┌────────

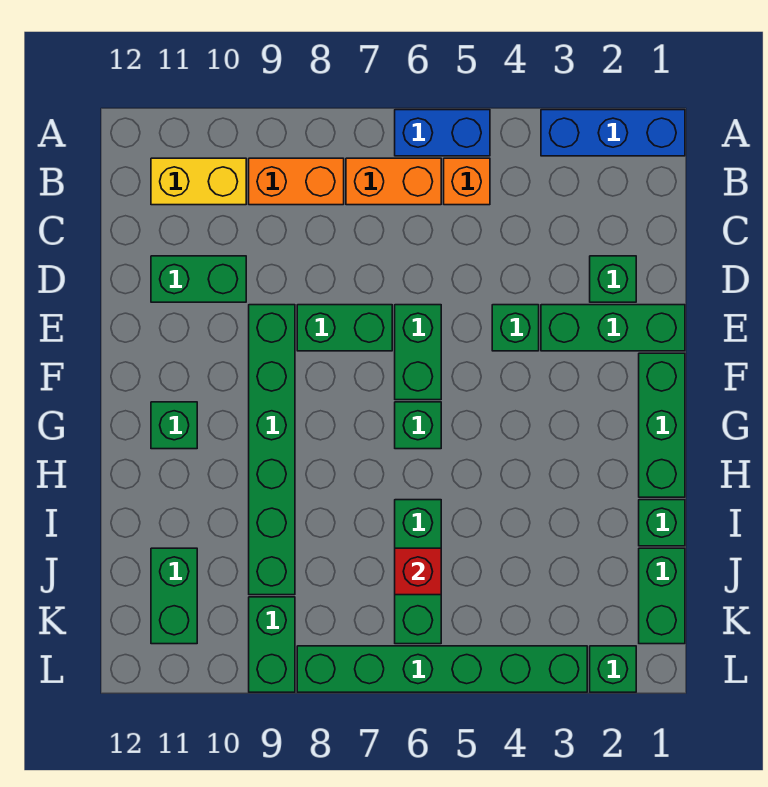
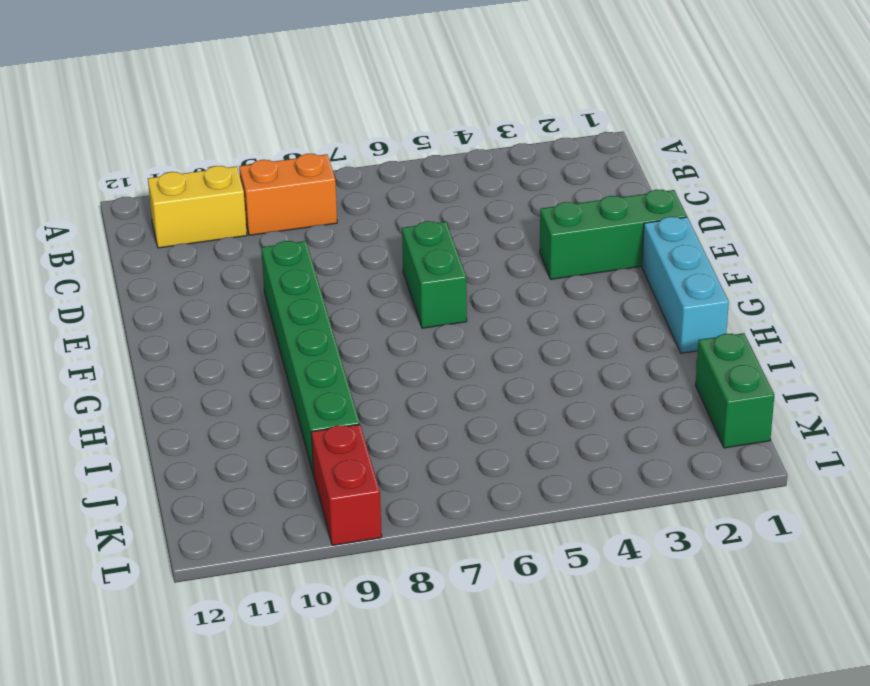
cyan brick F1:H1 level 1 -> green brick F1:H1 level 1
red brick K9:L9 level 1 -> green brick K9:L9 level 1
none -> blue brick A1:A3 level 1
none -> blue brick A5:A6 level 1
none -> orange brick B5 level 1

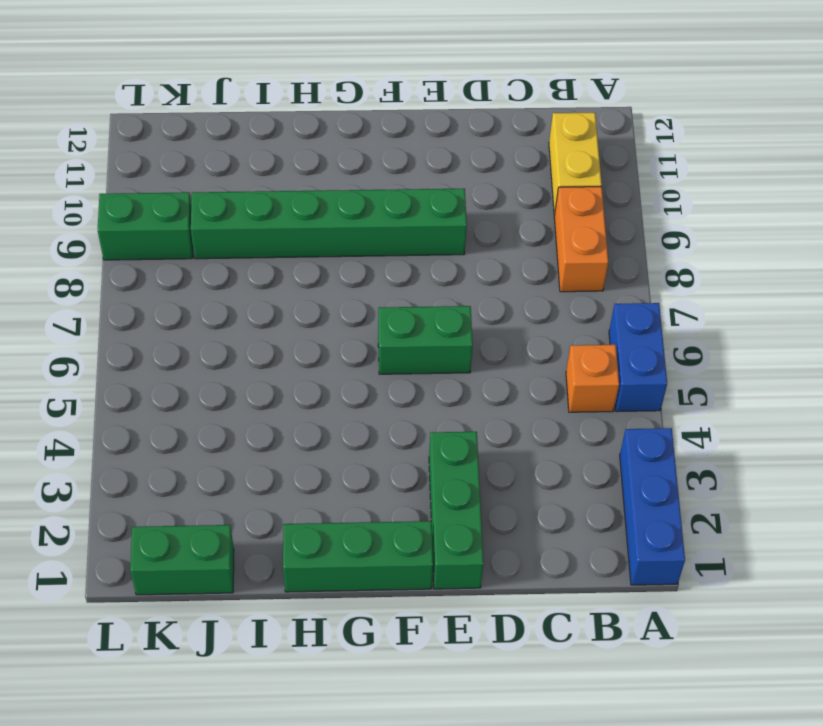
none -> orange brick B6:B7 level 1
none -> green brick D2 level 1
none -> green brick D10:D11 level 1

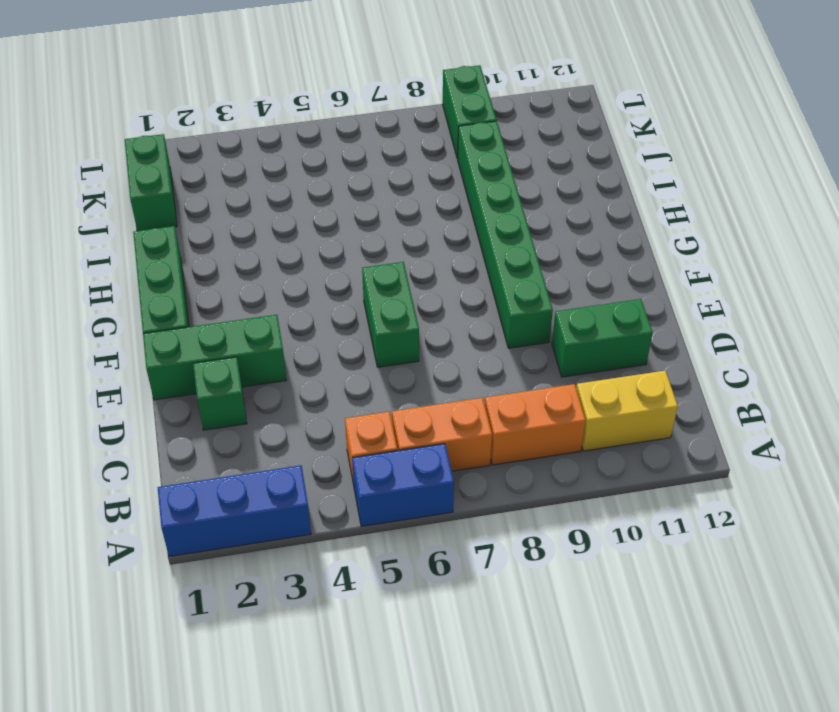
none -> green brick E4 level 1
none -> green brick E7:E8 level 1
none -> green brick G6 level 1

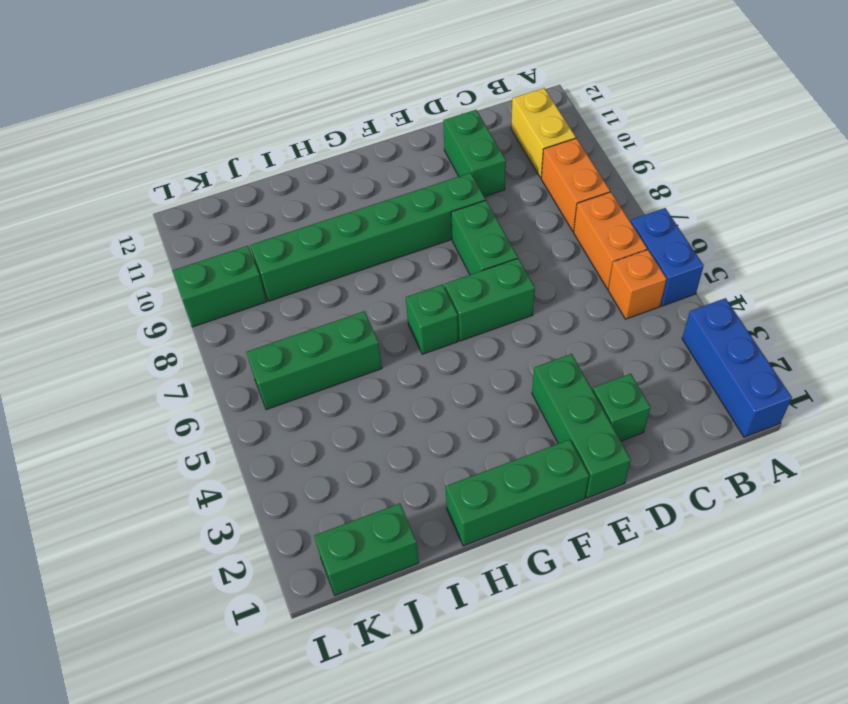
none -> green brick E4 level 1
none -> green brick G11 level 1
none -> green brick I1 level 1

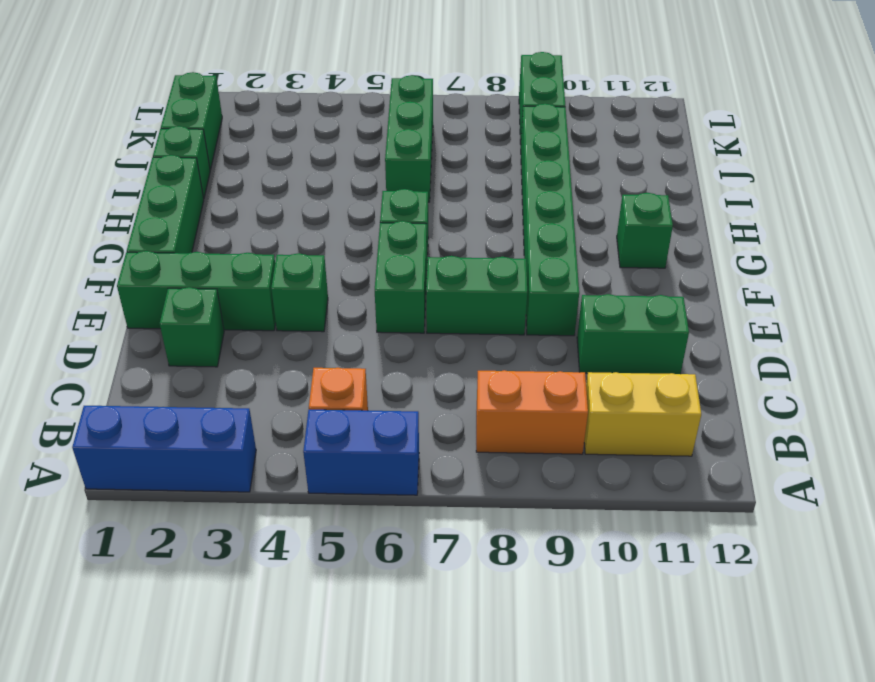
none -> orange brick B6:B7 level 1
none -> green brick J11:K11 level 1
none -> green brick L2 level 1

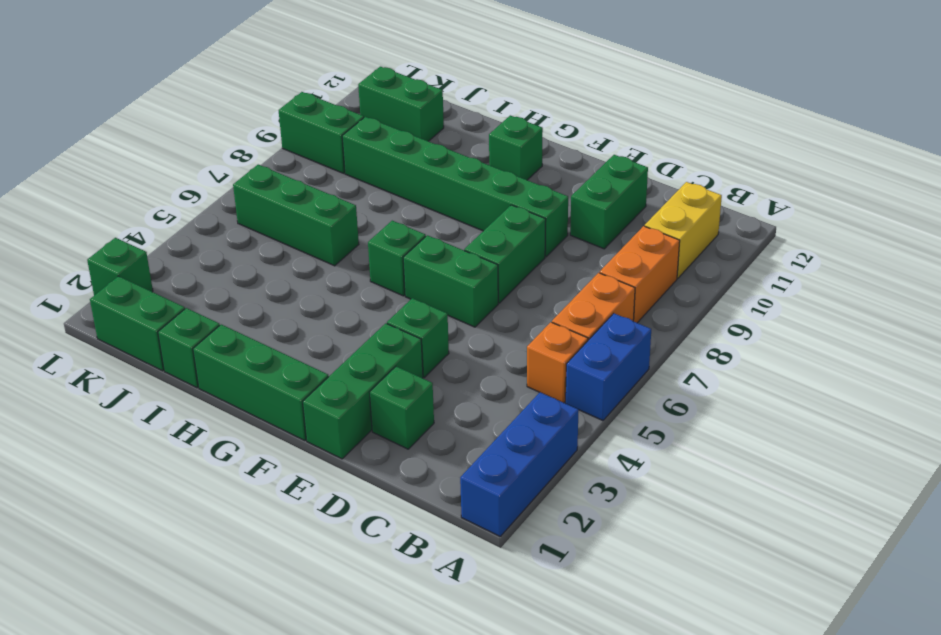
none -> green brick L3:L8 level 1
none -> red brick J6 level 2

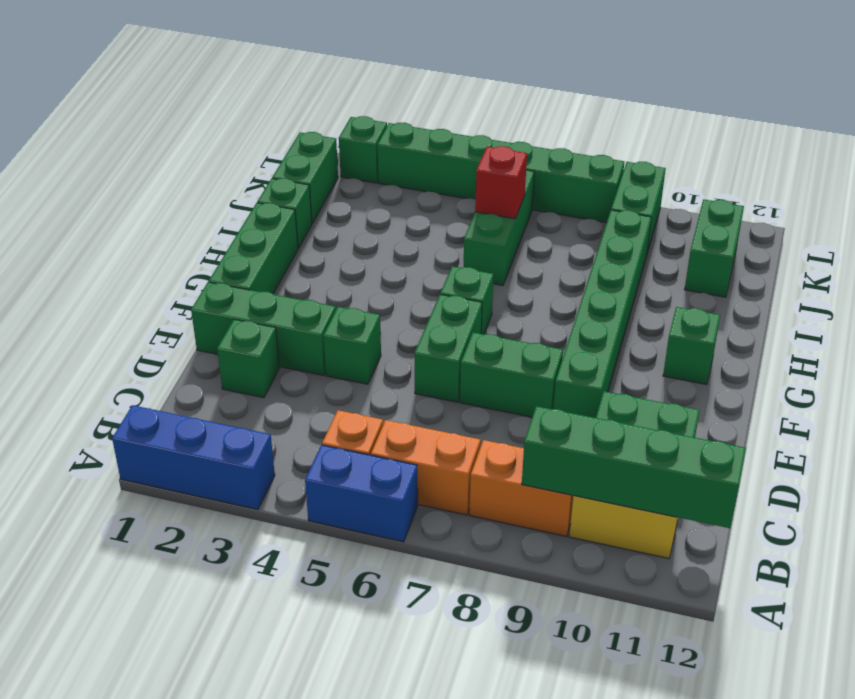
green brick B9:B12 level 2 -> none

└────────
┌────────

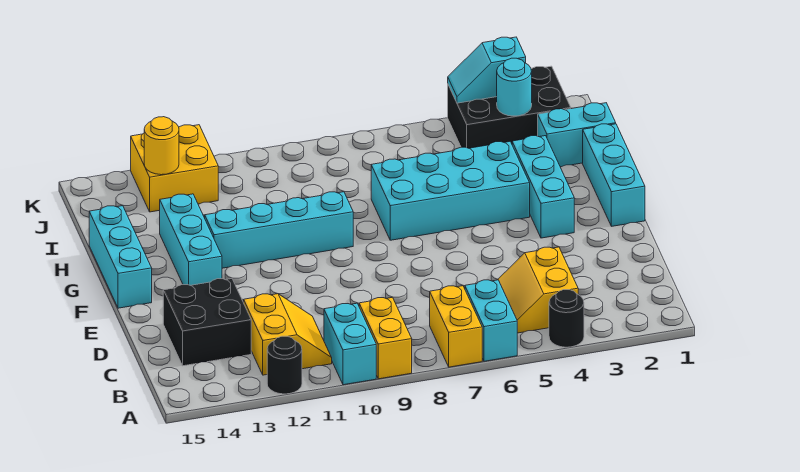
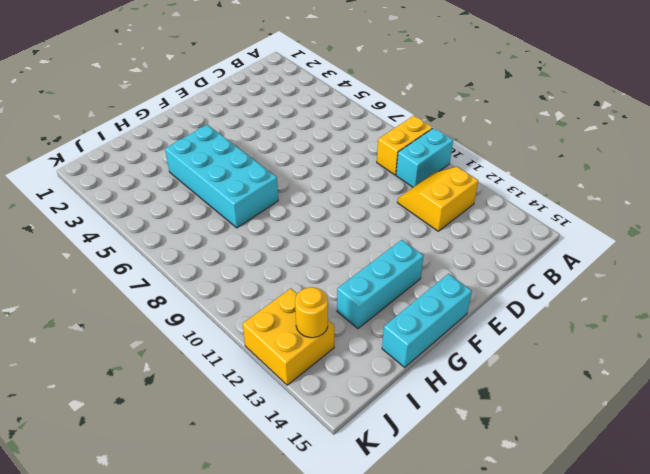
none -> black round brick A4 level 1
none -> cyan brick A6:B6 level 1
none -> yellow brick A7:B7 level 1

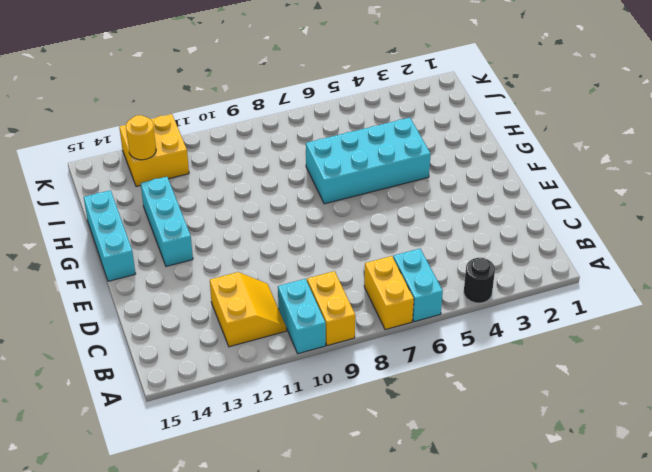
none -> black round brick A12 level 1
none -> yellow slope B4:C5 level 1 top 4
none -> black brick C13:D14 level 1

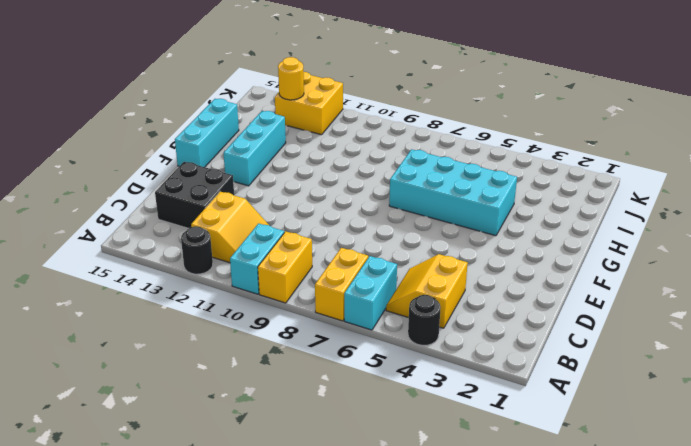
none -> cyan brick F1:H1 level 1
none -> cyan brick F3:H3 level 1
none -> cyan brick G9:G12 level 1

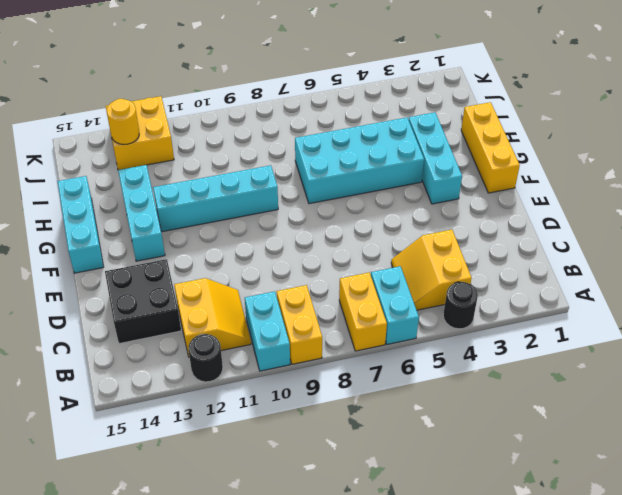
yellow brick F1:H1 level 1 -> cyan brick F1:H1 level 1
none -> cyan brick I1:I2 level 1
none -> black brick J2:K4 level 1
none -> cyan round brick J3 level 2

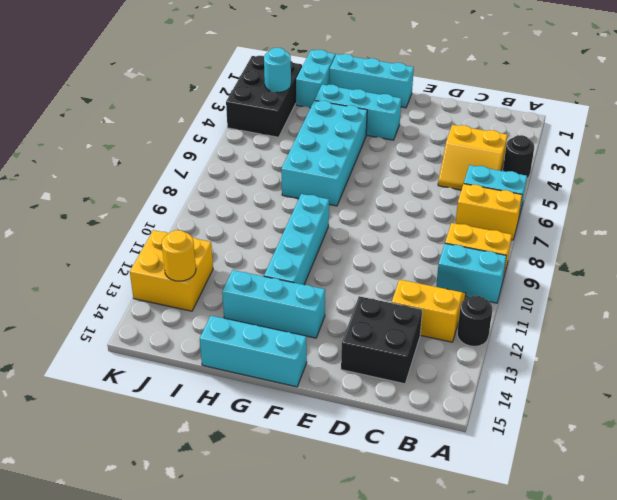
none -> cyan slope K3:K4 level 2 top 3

└────────

== Your goal ==
Taking the records above, print only and exactly the lines from the line with "none -> green brick J11:K11 level 1" to the line with "green brick B9:B12 level 2 -> none", both kept, and exclude pictures.

== Exercise result ==
none -> green brick J11:K11 level 1
none -> green brick L2 level 1

none -> green brick L3:L8 level 1
none -> red brick J6 level 2

green brick B9:B12 level 2 -> none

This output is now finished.